What is needed is an exact copy of the entries, with the pictures excluded.
**** Material for the task
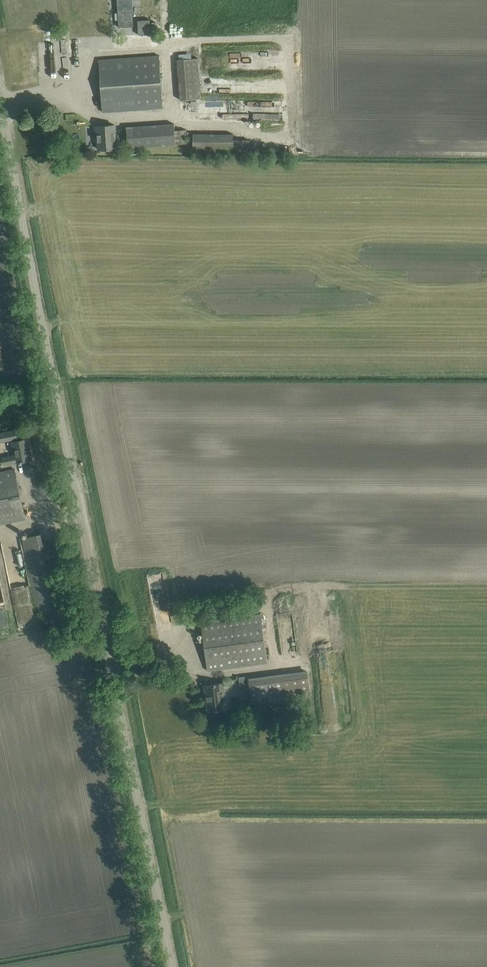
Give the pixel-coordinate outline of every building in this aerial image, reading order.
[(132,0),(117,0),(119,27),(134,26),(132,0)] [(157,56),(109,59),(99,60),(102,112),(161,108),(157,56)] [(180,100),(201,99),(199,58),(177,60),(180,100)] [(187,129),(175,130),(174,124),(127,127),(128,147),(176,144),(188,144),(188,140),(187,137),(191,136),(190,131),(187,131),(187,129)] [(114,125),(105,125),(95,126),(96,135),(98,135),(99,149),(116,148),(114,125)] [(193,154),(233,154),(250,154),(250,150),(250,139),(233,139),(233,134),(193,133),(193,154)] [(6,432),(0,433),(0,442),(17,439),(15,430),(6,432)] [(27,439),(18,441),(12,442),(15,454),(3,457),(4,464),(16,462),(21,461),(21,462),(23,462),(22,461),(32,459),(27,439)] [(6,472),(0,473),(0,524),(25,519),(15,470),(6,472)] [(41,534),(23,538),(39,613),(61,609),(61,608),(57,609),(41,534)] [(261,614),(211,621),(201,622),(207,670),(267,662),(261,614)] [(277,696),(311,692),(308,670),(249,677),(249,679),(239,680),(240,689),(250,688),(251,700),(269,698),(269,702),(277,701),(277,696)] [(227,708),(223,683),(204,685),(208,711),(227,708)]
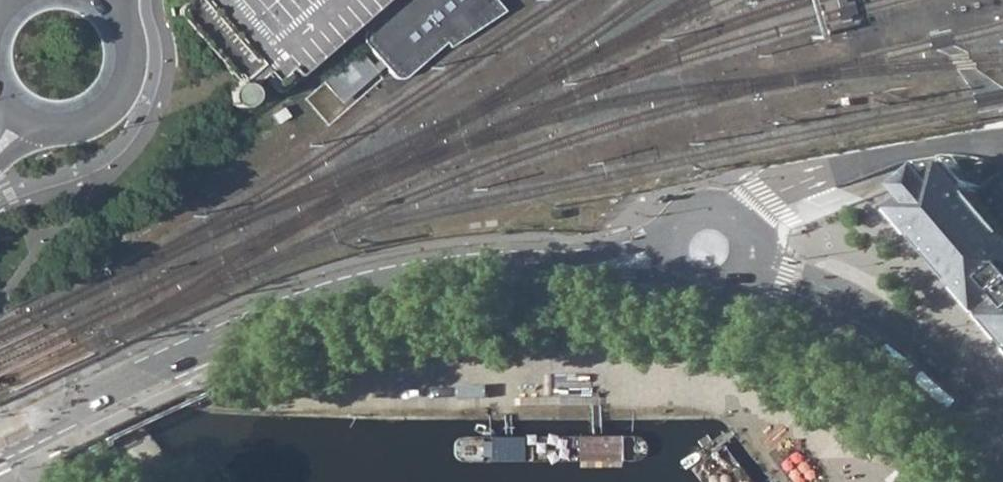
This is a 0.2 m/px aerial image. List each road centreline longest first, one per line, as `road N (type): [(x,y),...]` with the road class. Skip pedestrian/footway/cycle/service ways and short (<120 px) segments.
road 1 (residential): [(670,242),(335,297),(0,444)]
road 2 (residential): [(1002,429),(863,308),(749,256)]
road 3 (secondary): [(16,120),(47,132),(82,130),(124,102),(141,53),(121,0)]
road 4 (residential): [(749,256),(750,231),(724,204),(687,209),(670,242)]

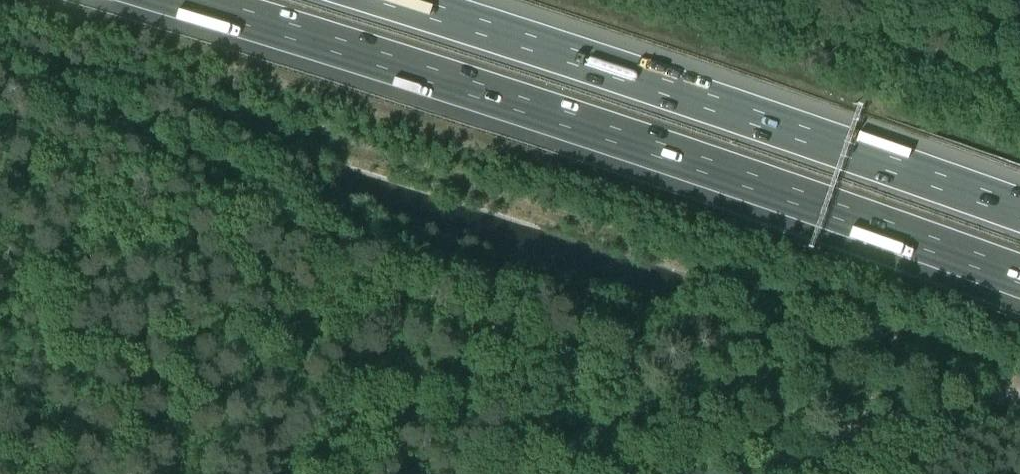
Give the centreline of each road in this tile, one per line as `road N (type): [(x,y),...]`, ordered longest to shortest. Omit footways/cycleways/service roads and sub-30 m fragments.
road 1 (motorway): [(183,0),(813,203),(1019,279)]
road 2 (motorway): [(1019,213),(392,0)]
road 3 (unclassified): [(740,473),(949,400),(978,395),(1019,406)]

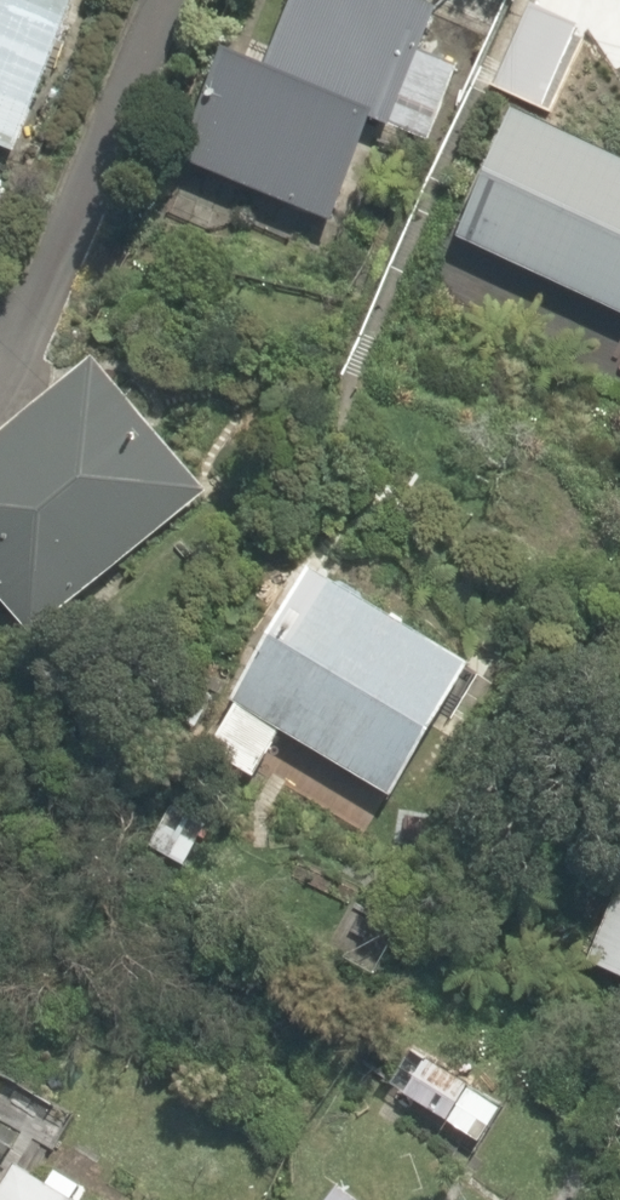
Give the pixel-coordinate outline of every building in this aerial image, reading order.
********
> Task answer
Give the pixel-coordinate outline of every building in this aerial image, reading order.
[(132,0),(117,0),(119,27),(134,26),(132,0)] [(157,56),(109,59),(99,60),(102,112),(161,108),(157,56)] [(180,100),(201,99),(199,58),(177,60),(180,100)] [(187,129),(175,130),(174,124),(127,127),(128,147),(176,144),(188,144),(188,140),(187,137),(191,136),(190,131),(187,131),(187,129)] [(114,125),(105,125),(95,126),(96,135),(98,135),(99,149),(116,148),(114,125)] [(193,154),(233,154),(250,154),(250,150),(250,139),(233,139),(233,134),(193,133),(193,154)] [(6,432),(0,433),(0,442),(17,439),(15,430),(6,432)] [(27,439),(18,441),(12,442),(15,454),(3,457),(4,464),(16,462),(21,461),(21,462),(23,462),(22,461),(32,459),(27,439)] [(6,472),(0,473),(0,524),(25,519),(15,470),(6,472)] [(41,534),(23,538),(39,613),(61,609),(61,608),(57,609),(41,534)] [(261,614),(211,621),(201,622),(207,670),(267,662),(261,614)] [(277,696),(311,692),(308,670),(249,677),(249,679),(239,680),(240,689),(250,688),(251,700),(269,698),(269,702),(277,701),(277,696)] [(227,708),(223,683),(204,685),(208,711),(227,708)]
This is a 0.2 m/px aerial image. List each road centreline longest first, one per line, as `road N (type): [(x,y),...]` with the road class. Skip pedestrian/footway/cycle/service ways and short (<120 px) segments.
road 1 (residential): [(670,242),(335,297),(0,444)]
road 2 (residential): [(1002,429),(863,308),(749,256)]
road 3 (secondary): [(16,120),(47,132),(82,130),(124,102),(141,53),(121,0)]
road 4 (residential): [(749,256),(750,231),(724,204),(687,209),(670,242)]

Give the centreline of each road in this tile, one per line as `road N (type): [(x,y),...]`, ordered longest to shortest. Omit footways/cycleways/service roads and sub-30 m fragments.
road 1 (motorway): [(183,0),(813,203),(1019,279)]
road 2 (motorway): [(1019,213),(392,0)]
road 3 (unclassified): [(740,473),(949,400),(978,395),(1019,406)]

Give the pixel-coordinate outline of every building in this aerial image, reading order.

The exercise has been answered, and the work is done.